Extracted entries
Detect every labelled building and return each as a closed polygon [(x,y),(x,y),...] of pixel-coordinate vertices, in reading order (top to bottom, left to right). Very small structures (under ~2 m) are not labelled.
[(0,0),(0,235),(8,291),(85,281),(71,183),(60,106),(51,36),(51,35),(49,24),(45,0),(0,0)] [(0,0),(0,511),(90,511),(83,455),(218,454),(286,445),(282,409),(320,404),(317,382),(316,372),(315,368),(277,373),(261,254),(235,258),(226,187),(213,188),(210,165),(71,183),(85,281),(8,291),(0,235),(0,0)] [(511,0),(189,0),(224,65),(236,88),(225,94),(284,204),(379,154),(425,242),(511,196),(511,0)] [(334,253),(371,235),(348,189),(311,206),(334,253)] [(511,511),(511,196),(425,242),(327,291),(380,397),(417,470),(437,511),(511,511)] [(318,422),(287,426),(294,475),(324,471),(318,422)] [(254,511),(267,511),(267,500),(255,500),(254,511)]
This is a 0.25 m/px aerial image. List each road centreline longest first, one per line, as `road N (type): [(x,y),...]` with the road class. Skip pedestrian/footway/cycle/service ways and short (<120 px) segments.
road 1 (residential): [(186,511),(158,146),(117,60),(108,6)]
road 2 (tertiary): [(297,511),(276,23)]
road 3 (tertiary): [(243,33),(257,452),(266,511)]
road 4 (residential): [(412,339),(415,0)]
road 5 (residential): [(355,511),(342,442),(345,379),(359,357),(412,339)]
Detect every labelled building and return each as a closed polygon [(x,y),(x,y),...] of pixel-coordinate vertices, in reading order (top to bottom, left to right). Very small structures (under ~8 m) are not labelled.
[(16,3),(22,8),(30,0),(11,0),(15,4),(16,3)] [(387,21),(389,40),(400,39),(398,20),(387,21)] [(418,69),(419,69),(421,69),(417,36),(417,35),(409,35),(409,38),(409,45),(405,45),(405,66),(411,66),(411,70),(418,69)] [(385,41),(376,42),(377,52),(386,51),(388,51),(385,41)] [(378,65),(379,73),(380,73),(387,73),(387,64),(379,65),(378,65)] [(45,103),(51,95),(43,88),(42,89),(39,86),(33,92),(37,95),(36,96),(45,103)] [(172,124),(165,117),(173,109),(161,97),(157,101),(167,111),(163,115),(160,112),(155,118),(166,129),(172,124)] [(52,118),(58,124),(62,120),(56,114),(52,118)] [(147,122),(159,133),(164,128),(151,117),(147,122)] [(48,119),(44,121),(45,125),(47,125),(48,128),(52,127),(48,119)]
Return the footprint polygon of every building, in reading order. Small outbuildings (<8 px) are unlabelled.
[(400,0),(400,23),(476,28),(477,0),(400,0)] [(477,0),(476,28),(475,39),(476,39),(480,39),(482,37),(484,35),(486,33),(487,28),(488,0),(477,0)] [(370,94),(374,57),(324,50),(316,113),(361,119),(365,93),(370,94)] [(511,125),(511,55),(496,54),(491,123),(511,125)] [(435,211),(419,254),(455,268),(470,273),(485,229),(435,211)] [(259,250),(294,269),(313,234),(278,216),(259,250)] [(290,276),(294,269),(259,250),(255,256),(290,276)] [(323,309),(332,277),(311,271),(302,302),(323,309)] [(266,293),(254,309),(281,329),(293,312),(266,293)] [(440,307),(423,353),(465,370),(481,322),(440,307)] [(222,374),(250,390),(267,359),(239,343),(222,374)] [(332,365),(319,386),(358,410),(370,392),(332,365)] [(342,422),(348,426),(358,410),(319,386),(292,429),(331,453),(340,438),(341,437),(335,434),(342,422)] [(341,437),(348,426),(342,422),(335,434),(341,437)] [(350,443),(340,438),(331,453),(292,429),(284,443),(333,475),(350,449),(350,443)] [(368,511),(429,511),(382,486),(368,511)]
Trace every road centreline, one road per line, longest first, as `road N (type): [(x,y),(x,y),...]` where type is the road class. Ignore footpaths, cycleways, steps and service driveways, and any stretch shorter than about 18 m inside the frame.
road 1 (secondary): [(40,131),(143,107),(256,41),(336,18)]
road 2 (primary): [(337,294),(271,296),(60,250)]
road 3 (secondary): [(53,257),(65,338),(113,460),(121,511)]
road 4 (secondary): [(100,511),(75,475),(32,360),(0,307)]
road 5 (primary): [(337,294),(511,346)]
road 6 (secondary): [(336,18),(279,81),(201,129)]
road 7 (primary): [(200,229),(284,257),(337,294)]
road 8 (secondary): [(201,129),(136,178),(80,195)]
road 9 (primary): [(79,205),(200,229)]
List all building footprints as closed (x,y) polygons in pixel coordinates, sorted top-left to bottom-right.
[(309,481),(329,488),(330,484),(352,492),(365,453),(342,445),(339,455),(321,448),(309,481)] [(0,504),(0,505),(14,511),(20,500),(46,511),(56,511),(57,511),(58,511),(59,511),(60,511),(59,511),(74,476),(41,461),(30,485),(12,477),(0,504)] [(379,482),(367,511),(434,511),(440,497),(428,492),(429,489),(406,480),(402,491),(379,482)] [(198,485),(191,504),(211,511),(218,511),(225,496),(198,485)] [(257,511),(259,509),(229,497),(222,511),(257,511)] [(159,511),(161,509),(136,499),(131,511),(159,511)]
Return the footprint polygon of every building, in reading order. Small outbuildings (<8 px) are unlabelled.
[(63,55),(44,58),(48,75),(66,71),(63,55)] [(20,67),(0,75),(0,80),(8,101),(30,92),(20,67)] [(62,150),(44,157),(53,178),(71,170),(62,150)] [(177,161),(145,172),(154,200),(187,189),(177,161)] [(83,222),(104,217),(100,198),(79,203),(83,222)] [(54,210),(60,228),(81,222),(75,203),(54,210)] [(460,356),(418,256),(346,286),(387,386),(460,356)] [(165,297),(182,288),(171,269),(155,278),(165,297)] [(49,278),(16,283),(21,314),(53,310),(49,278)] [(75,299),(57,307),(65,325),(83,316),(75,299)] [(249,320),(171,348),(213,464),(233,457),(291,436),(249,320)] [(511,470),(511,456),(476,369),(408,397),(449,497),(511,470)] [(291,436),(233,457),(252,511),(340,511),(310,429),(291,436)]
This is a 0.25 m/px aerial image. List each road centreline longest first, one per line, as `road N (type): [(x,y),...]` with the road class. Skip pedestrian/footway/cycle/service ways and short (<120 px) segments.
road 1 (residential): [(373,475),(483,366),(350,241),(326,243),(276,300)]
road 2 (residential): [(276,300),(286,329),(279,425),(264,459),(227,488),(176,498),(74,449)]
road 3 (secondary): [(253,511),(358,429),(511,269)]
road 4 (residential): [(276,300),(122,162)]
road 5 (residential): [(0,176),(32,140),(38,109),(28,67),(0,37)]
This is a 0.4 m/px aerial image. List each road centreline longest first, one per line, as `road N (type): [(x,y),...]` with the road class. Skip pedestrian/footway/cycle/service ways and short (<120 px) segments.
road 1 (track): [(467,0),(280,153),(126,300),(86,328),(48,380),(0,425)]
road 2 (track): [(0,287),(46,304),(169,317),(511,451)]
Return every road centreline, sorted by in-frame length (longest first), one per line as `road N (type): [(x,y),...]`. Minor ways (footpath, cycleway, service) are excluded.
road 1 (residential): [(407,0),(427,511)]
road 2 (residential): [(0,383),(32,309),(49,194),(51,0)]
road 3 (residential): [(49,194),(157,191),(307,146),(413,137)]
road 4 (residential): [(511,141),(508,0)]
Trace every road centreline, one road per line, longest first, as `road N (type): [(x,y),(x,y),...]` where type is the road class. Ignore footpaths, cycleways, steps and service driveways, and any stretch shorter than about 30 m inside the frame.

Task directions
Copy every record above word for word, with each line unchanged.

Task result
Detect every labelled building and return each as a closed polygon [(x,y),(x,y),...] of pixel-coordinate vertices, in reading order (top to bottom, left to right). Very small structures (under ~2 m) are not labelled.
[(0,0),(0,235),(8,291),(85,281),(71,183),(60,106),(51,36),(51,35),(49,24),(45,0),(0,0)] [(0,0),(0,511),(90,511),(83,455),(218,454),(286,445),(282,409),(320,404),(317,382),(316,372),(315,368),(277,373),(261,254),(235,258),(226,187),(213,188),(210,165),(71,183),(85,281),(8,291),(0,235),(0,0)] [(511,0),(189,0),(224,65),(236,88),(225,94),(284,204),(379,154),(425,242),(511,196),(511,0)] [(334,253),(371,235),(348,189),(311,206),(334,253)] [(511,511),(511,196),(425,242),(327,291),(380,397),(417,470),(437,511),(511,511)] [(318,422),(287,426),(294,475),(324,471),(318,422)] [(254,511),(267,511),(267,500),(255,500),(254,511)]
This is a 0.25 m/px aerial image. List each road centreline longest first, one per line, as `road N (type): [(x,y),...]` with the road class. Skip pedestrian/footway/cycle/service ways and short (<120 px) segments.
road 1 (residential): [(186,511),(158,146),(117,60),(108,6)]
road 2 (tertiary): [(297,511),(276,23)]
road 3 (tertiary): [(243,33),(257,452),(266,511)]
road 4 (residential): [(412,339),(415,0)]
road 5 (residential): [(355,511),(342,442),(345,379),(359,357),(412,339)]
Detect every labelled building and return each as a closed polygon [(x,y),(x,y),...] of pixel-coordinate vertices, in reading order (top to bottom, left to right). Very small structures (under ~8 m) are not labelled.
[(16,3),(22,8),(30,0),(11,0),(15,4),(16,3)] [(387,21),(389,40),(400,39),(398,20),(387,21)] [(418,69),(419,69),(421,69),(417,36),(417,35),(409,35),(409,38),(409,45),(405,45),(405,66),(411,66),(411,70),(418,69)] [(385,41),(376,42),(377,52),(386,51),(388,51),(385,41)] [(378,65),(379,73),(380,73),(387,73),(387,64),(379,65),(378,65)] [(45,103),(51,95),(43,88),(42,89),(39,86),(33,92),(37,95),(36,96),(45,103)] [(172,124),(165,117),(173,109),(161,97),(157,101),(167,111),(163,115),(160,112),(155,118),(166,129),(172,124)] [(52,118),(58,124),(62,120),(56,114),(52,118)] [(147,122),(159,133),(164,128),(151,117),(147,122)] [(48,119),(44,121),(45,125),(47,125),(48,128),(52,127),(48,119)]
Return the footprint polygon of every building, in reading order. Small outbuildings (<8 px) are unlabelled.
[(400,0),(400,23),(476,28),(477,0),(400,0)] [(477,0),(476,28),(475,39),(476,39),(480,39),(482,37),(484,35),(486,33),(487,28),(488,0),(477,0)] [(370,94),(374,57),(324,50),(316,113),(361,119),(365,93),(370,94)] [(511,125),(511,55),(496,54),(491,123),(511,125)] [(435,211),(419,254),(455,268),(470,273),(485,229),(435,211)] [(259,250),(294,269),(313,234),(278,216),(259,250)] [(290,276),(294,269),(259,250),(255,256),(290,276)] [(323,309),(332,277),(311,271),(302,302),(323,309)] [(266,293),(254,309),(281,329),(293,312),(266,293)] [(440,307),(423,353),(465,370),(481,322),(440,307)] [(222,374),(250,390),(267,359),(239,343),(222,374)] [(332,365),(319,386),(358,410),(370,392),(332,365)] [(342,422),(348,426),(358,410),(319,386),(292,429),(331,453),(340,438),(341,437),(335,434),(342,422)] [(341,437),(348,426),(342,422),(335,434),(341,437)] [(350,443),(340,438),(331,453),(292,429),(284,443),(333,475),(350,449),(350,443)] [(368,511),(429,511),(382,486),(368,511)]
Trace every road centreline, one road per line, longest first, as `road N (type): [(x,y),(x,y),...]` where type is the road class. Ignore footpaths, cycleways, steps and service driveways, and any stretch shorter than about 18 m inside the frame.
road 1 (secondary): [(40,131),(143,107),(256,41),(336,18)]
road 2 (primary): [(337,294),(271,296),(60,250)]
road 3 (secondary): [(53,257),(65,338),(113,460),(121,511)]
road 4 (secondary): [(100,511),(75,475),(32,360),(0,307)]
road 5 (primary): [(337,294),(511,346)]
road 6 (secondary): [(336,18),(279,81),(201,129)]
road 7 (primary): [(200,229),(284,257),(337,294)]
road 8 (secondary): [(201,129),(136,178),(80,195)]
road 9 (primary): [(79,205),(200,229)]
List all building footprints as closed (x,y) polygons in pixel coordinates, sorted top-left to bottom-right.
[(309,481),(329,488),(330,484),(352,492),(365,453),(342,445),(339,455),(321,448),(309,481)] [(0,504),(0,505),(14,511),(20,500),(46,511),(56,511),(57,511),(58,511),(59,511),(60,511),(59,511),(74,476),(41,461),(30,485),(12,477),(0,504)] [(379,482),(367,511),(434,511),(440,497),(428,492),(429,489),(406,480),(402,491),(379,482)] [(198,485),(191,504),(211,511),(218,511),(225,496),(198,485)] [(257,511),(259,509),(229,497),(222,511),(257,511)] [(159,511),(161,509),(136,499),(131,511),(159,511)]
Return the footprint polygon of every building, in reading order. Small outbuildings (<8 px) are unlabelled.
[(63,55),(44,58),(48,75),(66,71),(63,55)] [(20,67),(0,75),(0,80),(8,101),(30,92),(20,67)] [(62,150),(44,157),(53,178),(71,170),(62,150)] [(177,161),(145,172),(154,200),(187,189),(177,161)] [(83,222),(104,217),(100,198),(79,203),(83,222)] [(54,210),(60,228),(81,222),(75,203),(54,210)] [(460,356),(418,256),(346,286),(387,386),(460,356)] [(165,297),(182,288),(171,269),(155,278),(165,297)] [(49,278),(16,283),(21,314),(53,310),(49,278)] [(75,299),(57,307),(65,325),(83,316),(75,299)] [(249,320),(171,348),(213,464),(233,457),(291,436),(249,320)] [(511,470),(511,456),(476,369),(408,397),(449,497),(511,470)] [(291,436),(233,457),(252,511),(340,511),(310,429),(291,436)]
This is a 0.25 m/px aerial image. List each road centreline longest first, one per line, as `road N (type): [(x,y),...]` with the road class. Skip pedestrian/footway/cycle/service ways and short (<120 px) segments.
road 1 (residential): [(373,475),(483,366),(350,241),(326,243),(276,300)]
road 2 (residential): [(276,300),(286,329),(279,425),(264,459),(227,488),(176,498),(74,449)]
road 3 (secondary): [(253,511),(358,429),(511,269)]
road 4 (residential): [(276,300),(122,162)]
road 5 (residential): [(0,176),(32,140),(38,109),(28,67),(0,37)]
This is a 0.4 m/px aerial image. List each road centreline longest first, one per line, as `road N (type): [(x,y),...]` with the road class. Skip pedestrian/footway/cycle/service ways and short (<120 px) segments.
road 1 (track): [(467,0),(280,153),(126,300),(86,328),(48,380),(0,425)]
road 2 (track): [(0,287),(46,304),(169,317),(511,451)]
Return every road centreline, sorted by in-frame length (longest first), one per line as `road N (type): [(x,y),...]`. Minor ways (footpath, cycleway, service) are excluded.
road 1 (residential): [(407,0),(427,511)]
road 2 (residential): [(0,383),(32,309),(49,194),(51,0)]
road 3 (residential): [(49,194),(157,191),(307,146),(413,137)]
road 4 (residential): [(511,141),(508,0)]
Trace every road centreline, one road per line, longest first, as `road N (type): [(x,y),(x,y),...]` where type is the road class. Ignore footpaths, cycleways, steps and service driveways, and any stretch shorter than about 30 m inside the frame.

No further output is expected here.